*WORK TASK:*
In the records below, the part to copy starts at the line containing "SERVO2 pin PWM: D6 -> D8" and goes to the last line; output it exactly, without pictures.

------------------------------

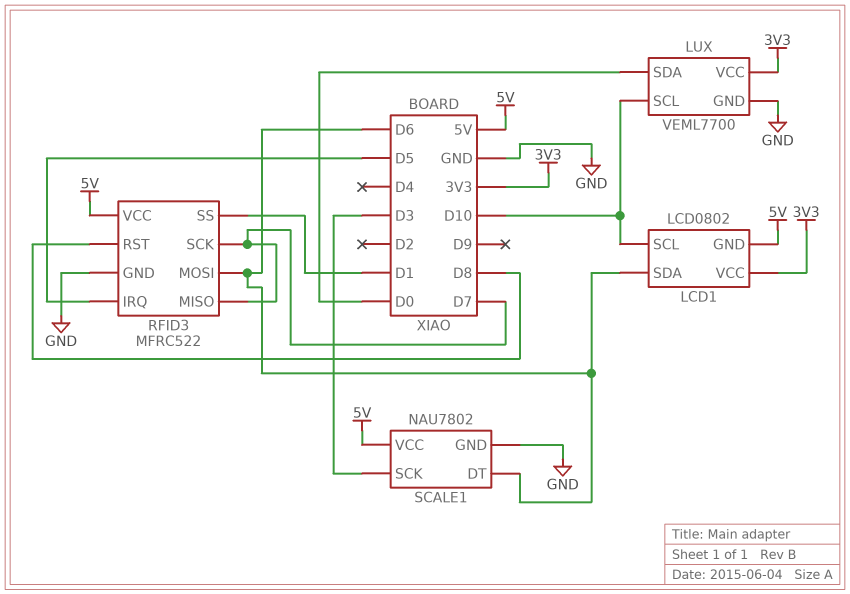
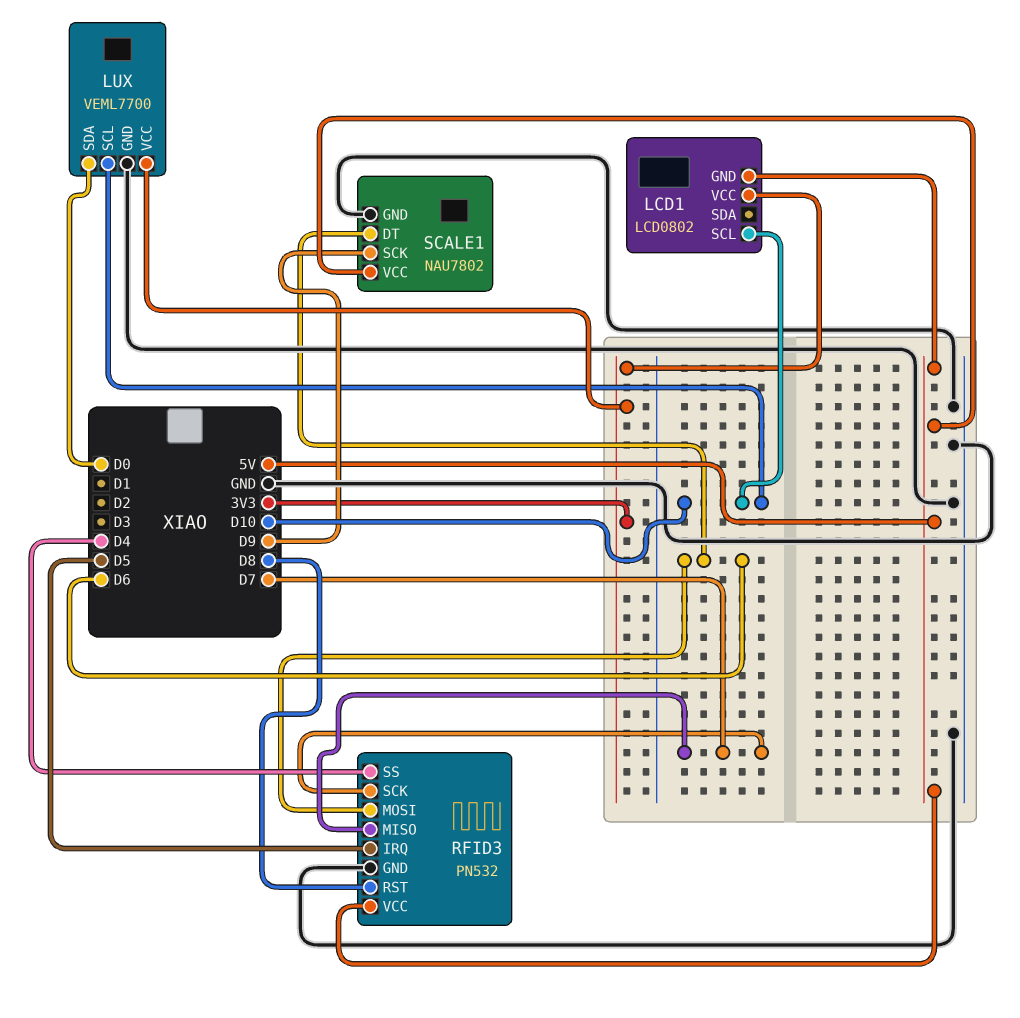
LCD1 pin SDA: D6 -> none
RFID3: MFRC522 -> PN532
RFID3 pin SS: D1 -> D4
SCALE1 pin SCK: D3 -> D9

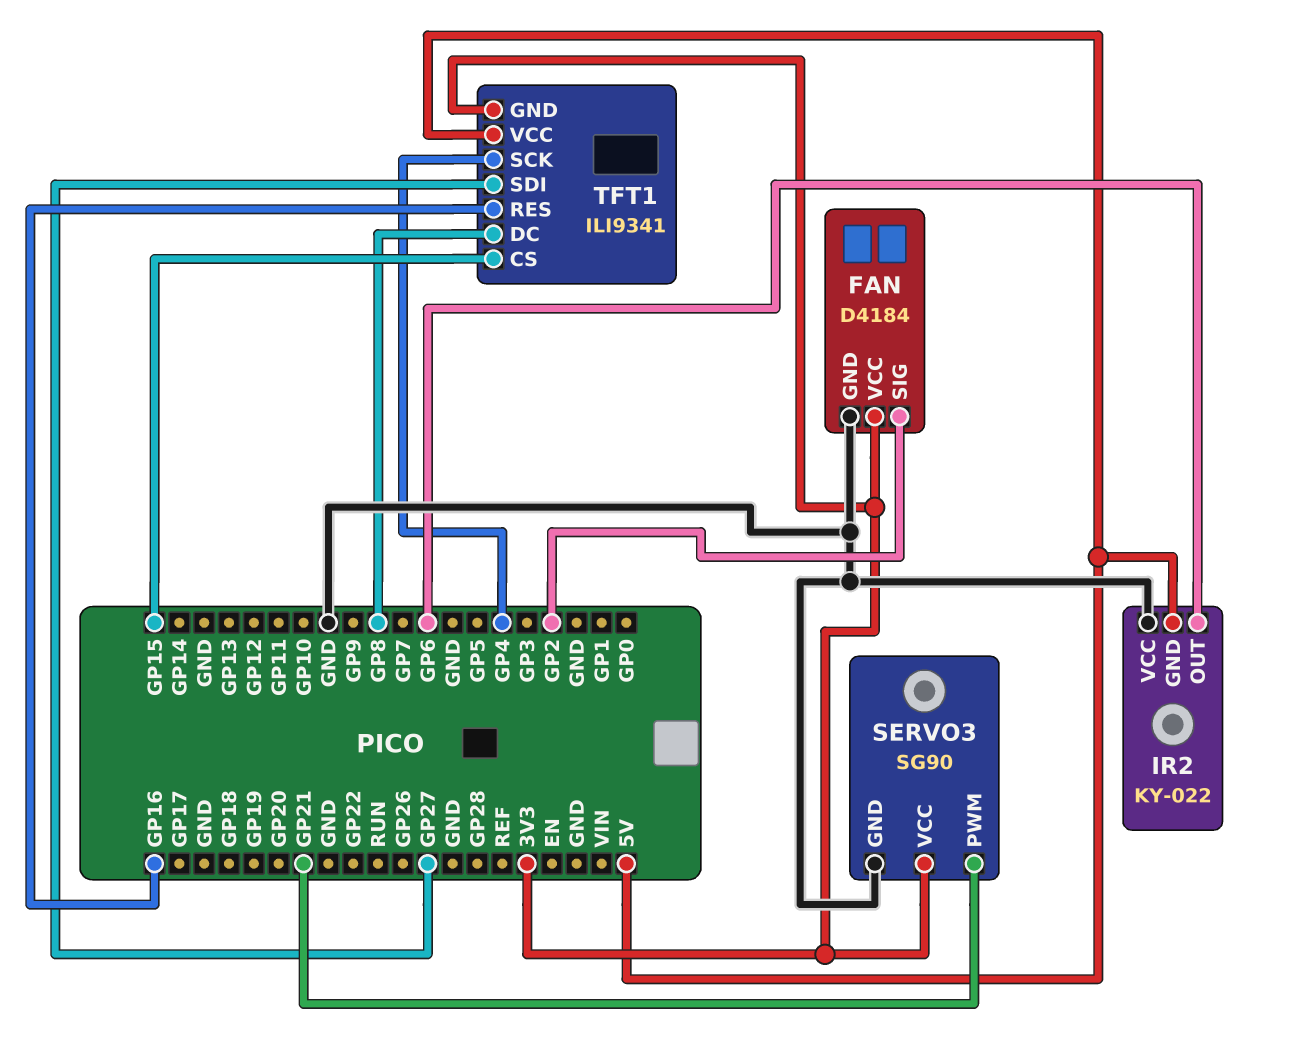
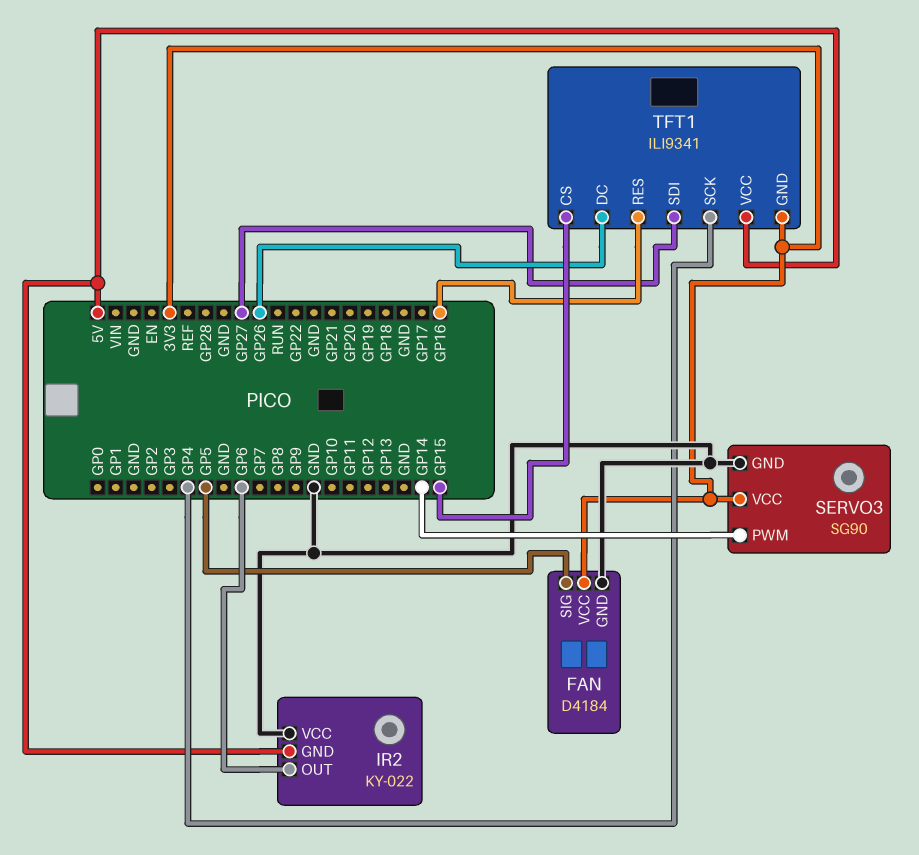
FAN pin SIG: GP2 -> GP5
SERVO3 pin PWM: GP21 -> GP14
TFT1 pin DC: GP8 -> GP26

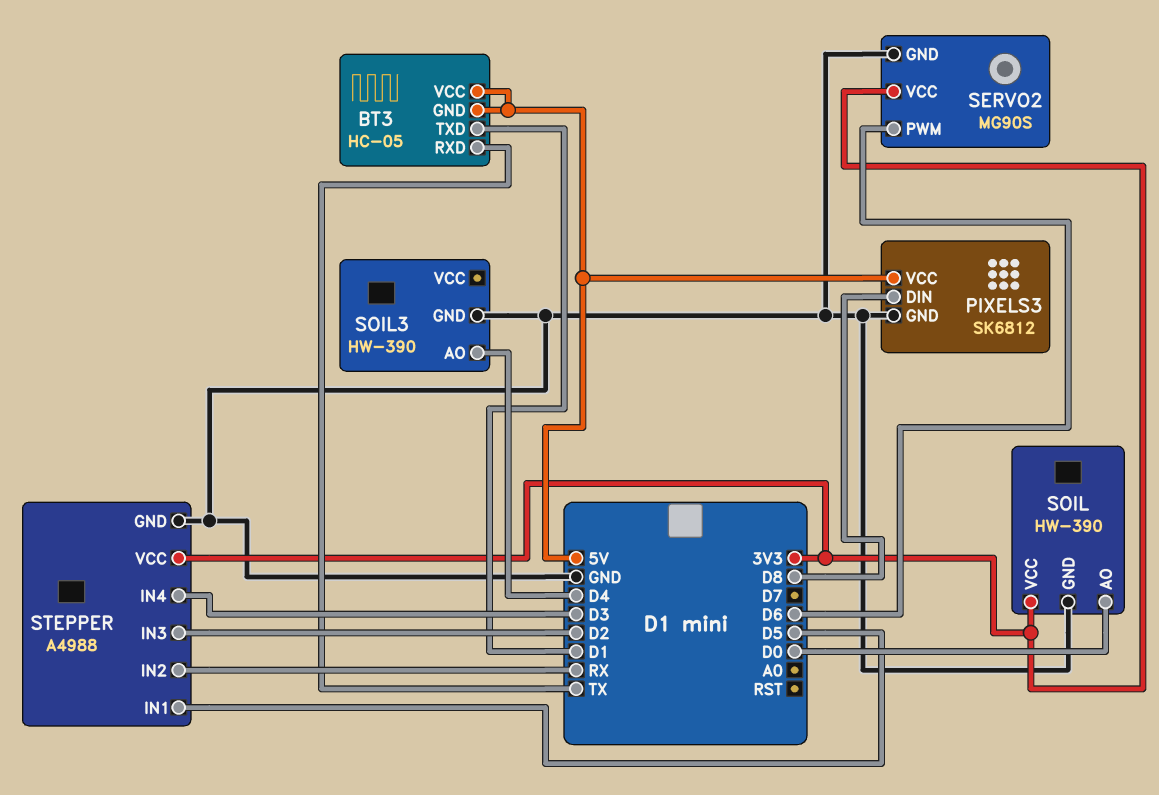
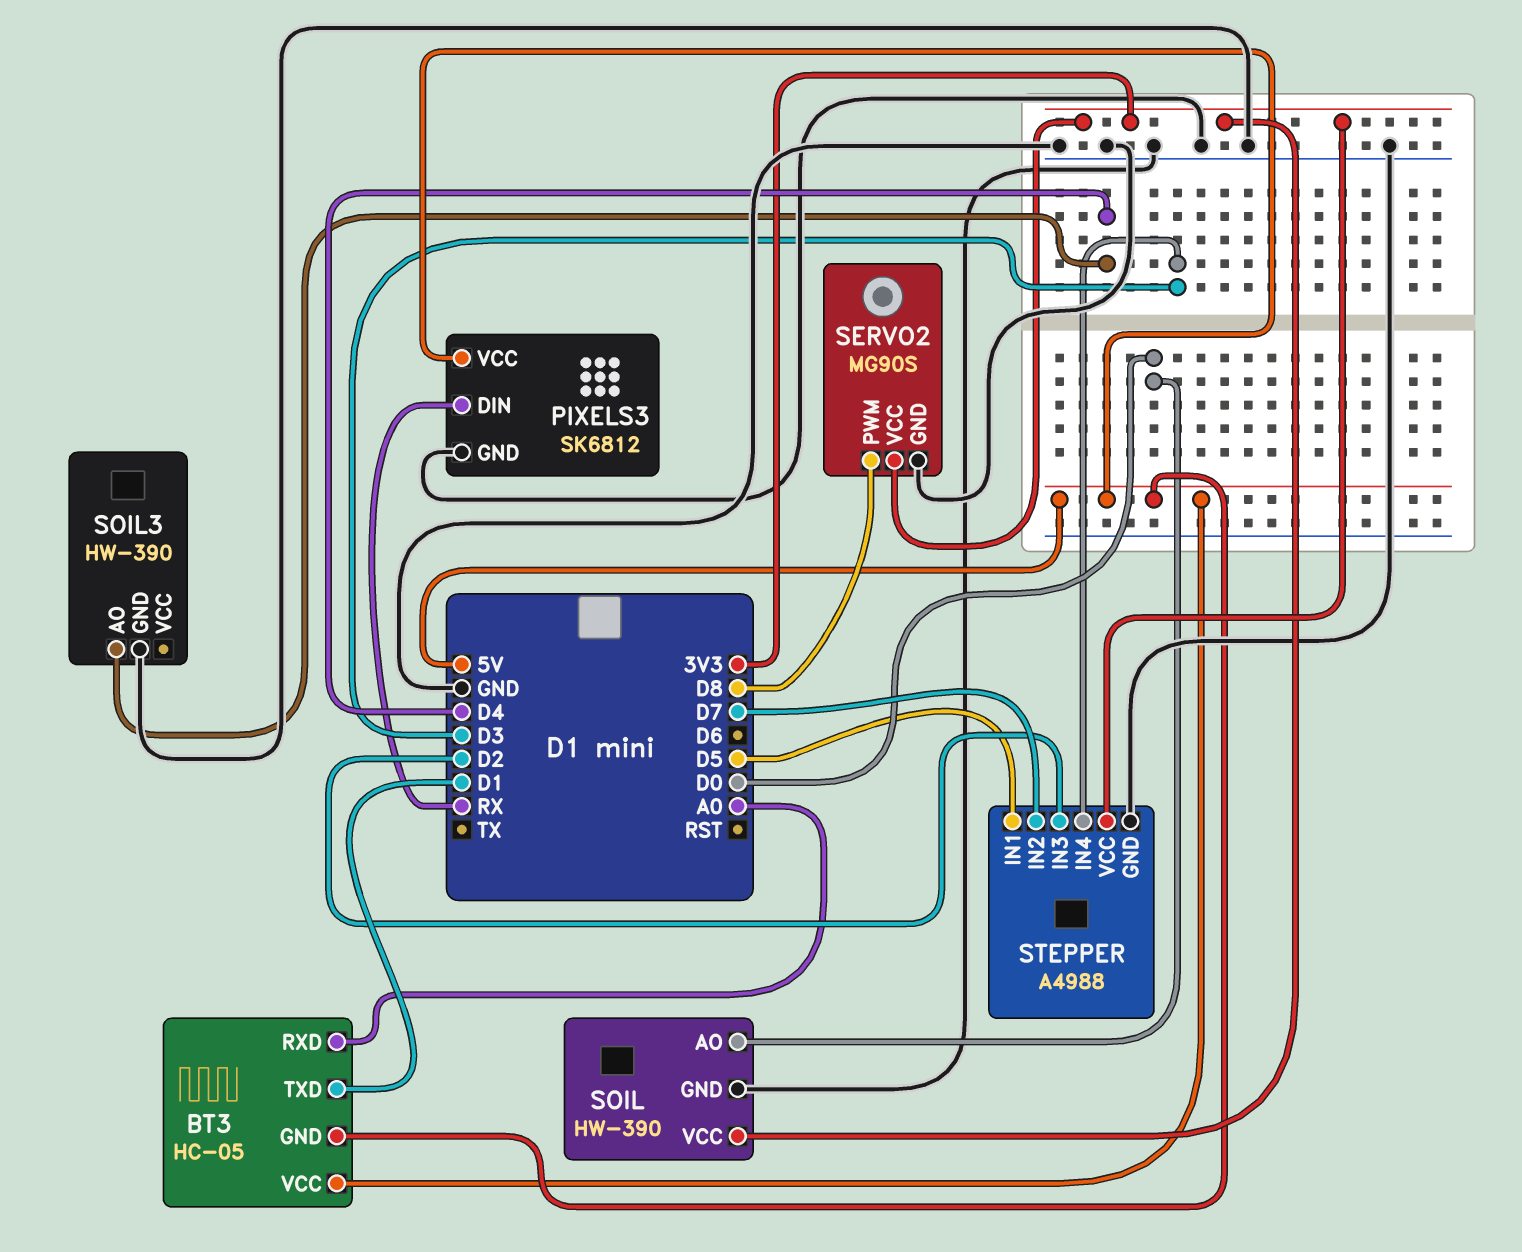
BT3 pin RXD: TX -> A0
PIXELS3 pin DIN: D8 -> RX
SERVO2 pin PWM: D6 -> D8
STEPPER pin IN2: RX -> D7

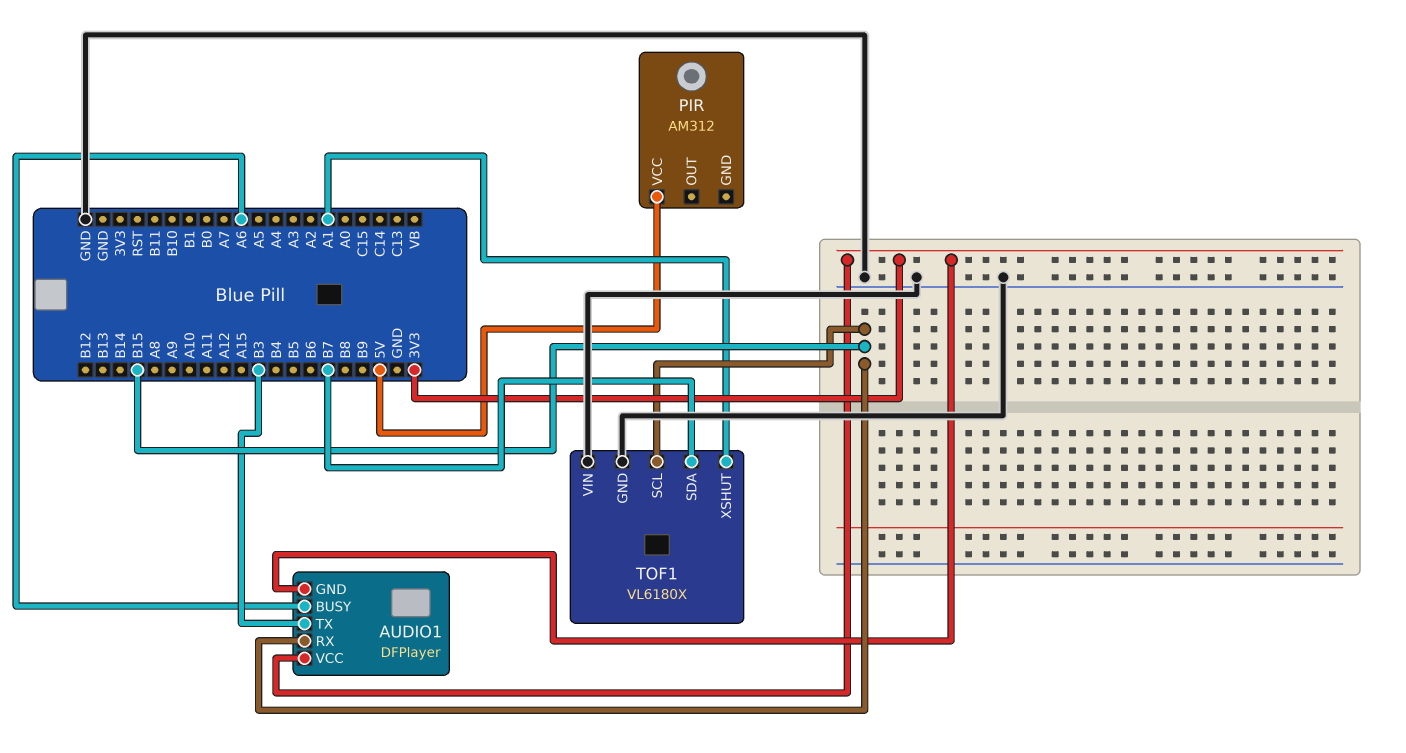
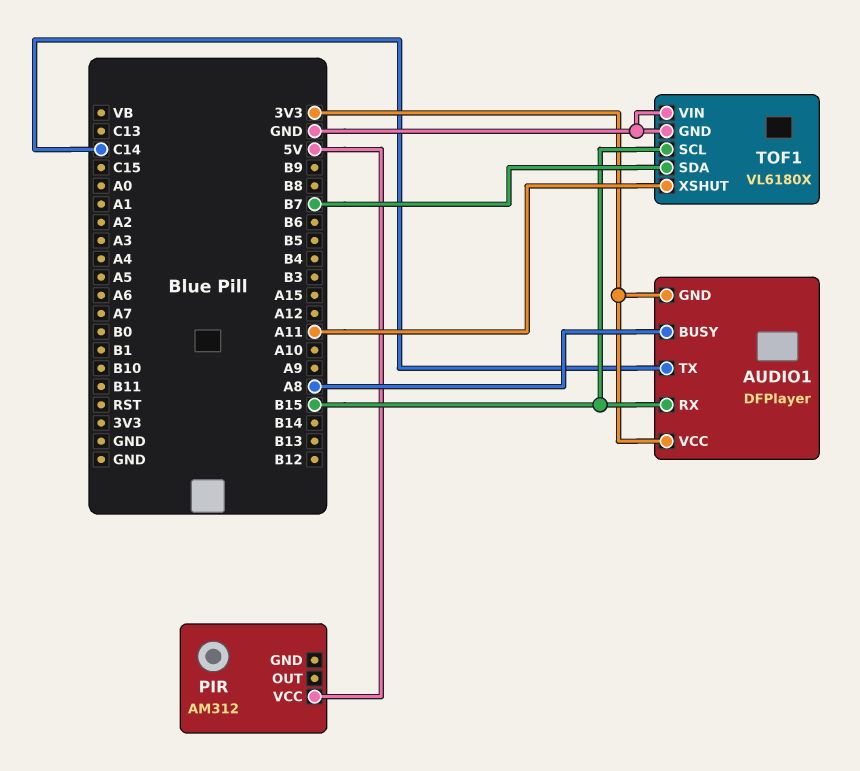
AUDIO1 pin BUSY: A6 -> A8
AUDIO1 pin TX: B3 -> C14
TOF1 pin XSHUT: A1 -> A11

------------------------------

*SOLUTION:*
SERVO2 pin PWM: D6 -> D8
STEPPER pin IN2: RX -> D7

AUDIO1 pin BUSY: A6 -> A8
AUDIO1 pin TX: B3 -> C14
TOF1 pin XSHUT: A1 -> A11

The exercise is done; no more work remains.